Reproduce the lines below word for word, from the line with "motorcycle (502, 128)" up to and including the line with "Looking at the image, I should click on (369, 812).".

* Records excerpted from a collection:
++++++++++
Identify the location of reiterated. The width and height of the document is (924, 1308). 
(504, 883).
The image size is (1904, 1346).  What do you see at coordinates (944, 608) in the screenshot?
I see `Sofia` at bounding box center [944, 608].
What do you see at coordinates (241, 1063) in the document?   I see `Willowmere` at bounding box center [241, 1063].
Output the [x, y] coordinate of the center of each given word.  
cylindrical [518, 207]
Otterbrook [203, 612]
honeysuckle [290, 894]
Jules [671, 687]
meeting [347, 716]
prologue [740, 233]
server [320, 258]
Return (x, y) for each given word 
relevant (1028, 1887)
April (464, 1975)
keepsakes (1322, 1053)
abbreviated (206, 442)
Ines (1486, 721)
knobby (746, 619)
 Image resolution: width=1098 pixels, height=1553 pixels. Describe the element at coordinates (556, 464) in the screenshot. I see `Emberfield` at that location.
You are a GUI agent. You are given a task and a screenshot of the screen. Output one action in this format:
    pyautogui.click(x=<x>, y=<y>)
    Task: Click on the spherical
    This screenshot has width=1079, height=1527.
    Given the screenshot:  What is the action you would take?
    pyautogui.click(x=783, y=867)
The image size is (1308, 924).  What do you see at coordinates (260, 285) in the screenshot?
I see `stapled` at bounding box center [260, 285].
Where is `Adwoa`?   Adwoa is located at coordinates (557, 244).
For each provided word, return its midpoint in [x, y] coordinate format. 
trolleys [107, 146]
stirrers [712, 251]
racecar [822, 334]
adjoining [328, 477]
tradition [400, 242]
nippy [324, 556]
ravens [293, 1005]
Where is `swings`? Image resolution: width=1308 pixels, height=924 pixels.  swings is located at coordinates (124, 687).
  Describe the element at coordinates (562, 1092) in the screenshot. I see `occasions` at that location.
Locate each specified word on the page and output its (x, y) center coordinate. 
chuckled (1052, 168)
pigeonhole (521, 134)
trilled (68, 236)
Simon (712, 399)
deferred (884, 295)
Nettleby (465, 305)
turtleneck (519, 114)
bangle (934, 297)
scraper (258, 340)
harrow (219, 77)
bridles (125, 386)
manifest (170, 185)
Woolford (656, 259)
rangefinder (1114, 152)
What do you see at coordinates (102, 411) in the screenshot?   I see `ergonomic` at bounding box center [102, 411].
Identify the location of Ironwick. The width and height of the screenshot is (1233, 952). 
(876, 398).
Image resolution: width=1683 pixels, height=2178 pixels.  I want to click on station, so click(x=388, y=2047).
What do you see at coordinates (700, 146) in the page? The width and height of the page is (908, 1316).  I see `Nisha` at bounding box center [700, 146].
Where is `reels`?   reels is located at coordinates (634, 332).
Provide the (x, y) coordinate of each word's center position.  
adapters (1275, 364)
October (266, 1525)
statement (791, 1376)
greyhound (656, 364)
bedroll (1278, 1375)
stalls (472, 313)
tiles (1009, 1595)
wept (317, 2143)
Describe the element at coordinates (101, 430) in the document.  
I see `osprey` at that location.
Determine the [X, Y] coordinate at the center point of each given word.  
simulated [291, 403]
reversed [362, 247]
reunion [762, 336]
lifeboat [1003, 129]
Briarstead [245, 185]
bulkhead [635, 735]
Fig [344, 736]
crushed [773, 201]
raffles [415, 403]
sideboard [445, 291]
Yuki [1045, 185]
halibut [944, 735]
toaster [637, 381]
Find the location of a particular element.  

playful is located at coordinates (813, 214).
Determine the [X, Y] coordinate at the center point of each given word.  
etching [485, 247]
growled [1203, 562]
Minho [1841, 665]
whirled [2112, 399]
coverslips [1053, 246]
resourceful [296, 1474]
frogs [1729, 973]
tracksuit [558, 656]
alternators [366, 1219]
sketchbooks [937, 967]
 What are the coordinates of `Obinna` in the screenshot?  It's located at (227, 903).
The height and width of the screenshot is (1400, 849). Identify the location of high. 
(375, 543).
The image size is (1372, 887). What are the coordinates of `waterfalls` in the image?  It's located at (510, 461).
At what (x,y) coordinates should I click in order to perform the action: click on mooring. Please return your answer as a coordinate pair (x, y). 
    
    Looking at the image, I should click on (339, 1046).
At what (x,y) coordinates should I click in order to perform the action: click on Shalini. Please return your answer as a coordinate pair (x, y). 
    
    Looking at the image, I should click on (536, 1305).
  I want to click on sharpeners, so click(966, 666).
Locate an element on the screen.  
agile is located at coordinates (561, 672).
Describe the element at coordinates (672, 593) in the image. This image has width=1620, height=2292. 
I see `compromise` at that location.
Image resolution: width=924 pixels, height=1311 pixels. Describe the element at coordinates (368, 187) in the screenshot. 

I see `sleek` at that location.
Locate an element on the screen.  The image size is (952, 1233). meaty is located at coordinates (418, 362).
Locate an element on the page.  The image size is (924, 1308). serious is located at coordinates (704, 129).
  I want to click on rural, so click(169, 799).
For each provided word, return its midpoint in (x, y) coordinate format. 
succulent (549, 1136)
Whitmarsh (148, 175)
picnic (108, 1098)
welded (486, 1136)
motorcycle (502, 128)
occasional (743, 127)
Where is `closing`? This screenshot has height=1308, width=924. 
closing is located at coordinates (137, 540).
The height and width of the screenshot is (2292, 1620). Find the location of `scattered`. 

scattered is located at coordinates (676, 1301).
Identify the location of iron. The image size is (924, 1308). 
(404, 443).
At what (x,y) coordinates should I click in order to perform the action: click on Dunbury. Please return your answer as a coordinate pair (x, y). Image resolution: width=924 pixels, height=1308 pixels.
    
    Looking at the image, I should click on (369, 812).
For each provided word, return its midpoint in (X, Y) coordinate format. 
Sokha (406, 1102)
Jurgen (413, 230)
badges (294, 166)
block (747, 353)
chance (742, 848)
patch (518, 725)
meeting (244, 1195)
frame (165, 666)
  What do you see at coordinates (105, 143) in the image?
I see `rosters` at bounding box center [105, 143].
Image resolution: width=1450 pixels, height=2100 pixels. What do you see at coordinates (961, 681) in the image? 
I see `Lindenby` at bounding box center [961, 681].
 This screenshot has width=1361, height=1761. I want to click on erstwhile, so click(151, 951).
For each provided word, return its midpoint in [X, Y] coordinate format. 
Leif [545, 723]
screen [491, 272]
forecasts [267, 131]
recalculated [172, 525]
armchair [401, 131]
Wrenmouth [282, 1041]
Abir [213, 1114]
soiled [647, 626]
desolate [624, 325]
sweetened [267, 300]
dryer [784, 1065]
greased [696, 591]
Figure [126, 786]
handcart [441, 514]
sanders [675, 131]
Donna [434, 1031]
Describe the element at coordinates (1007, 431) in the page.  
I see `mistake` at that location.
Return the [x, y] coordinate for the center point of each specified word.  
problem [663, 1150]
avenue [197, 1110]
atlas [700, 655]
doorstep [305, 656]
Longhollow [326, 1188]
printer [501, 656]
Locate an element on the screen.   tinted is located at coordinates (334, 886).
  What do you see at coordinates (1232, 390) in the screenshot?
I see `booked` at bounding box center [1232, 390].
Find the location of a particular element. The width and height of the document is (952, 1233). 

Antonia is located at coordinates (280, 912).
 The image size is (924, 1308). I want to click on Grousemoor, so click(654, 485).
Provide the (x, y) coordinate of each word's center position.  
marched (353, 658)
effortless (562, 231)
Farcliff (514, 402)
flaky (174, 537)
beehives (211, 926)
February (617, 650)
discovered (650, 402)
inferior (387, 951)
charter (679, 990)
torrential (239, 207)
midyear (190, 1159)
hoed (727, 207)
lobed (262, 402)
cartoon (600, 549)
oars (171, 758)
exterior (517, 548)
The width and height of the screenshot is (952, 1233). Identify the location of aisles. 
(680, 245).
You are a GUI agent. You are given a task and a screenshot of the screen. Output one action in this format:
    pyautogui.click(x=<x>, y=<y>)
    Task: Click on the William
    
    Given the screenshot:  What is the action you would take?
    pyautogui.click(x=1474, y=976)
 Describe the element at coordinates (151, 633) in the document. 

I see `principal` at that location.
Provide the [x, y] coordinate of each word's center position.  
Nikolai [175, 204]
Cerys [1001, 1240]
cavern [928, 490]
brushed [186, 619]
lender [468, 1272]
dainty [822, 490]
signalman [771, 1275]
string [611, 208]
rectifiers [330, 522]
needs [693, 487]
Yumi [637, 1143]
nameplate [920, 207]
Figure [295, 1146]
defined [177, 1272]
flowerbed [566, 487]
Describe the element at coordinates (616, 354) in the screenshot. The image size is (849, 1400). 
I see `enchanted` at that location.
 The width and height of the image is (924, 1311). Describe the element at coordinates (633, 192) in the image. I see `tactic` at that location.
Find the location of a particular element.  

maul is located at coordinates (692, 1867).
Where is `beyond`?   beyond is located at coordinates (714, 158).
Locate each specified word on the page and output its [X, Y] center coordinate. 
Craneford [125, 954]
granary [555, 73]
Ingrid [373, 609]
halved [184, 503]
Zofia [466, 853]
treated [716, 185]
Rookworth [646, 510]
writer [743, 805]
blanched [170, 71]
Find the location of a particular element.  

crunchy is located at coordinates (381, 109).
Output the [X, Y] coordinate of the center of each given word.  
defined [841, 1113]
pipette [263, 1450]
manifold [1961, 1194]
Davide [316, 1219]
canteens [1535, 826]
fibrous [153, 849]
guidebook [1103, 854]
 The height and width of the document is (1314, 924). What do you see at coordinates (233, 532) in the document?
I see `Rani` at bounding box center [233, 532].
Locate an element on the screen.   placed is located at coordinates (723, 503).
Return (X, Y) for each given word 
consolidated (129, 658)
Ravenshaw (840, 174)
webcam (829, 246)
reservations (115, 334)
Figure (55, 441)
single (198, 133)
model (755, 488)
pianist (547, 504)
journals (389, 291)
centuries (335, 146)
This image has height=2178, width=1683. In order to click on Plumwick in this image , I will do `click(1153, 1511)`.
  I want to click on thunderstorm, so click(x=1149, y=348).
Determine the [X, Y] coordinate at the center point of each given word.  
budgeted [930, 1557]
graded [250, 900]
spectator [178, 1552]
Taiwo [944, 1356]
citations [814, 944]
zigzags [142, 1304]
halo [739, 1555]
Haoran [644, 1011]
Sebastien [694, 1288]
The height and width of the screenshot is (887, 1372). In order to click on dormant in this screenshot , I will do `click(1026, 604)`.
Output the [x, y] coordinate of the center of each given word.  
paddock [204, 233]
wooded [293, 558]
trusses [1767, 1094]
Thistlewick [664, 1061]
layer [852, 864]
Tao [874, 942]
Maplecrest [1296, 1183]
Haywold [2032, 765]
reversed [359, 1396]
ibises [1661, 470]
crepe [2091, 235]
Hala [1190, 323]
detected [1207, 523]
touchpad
++++++++++
* Solution below:
motorcycle (502, 128)
occasional (743, 127)
Where is `closing`? This screenshot has height=1308, width=924. 
closing is located at coordinates (137, 540).
The height and width of the screenshot is (2292, 1620). Find the location of `scattered`. 

scattered is located at coordinates (676, 1301).
Identify the location of iron. The image size is (924, 1308). 
(404, 443).
At what (x,y) coordinates should I click in order to perform the action: click on Dunbury. Please return your answer as a coordinate pair (x, y). Image resolution: width=924 pixels, height=1308 pixels.
    
    Looking at the image, I should click on (369, 812).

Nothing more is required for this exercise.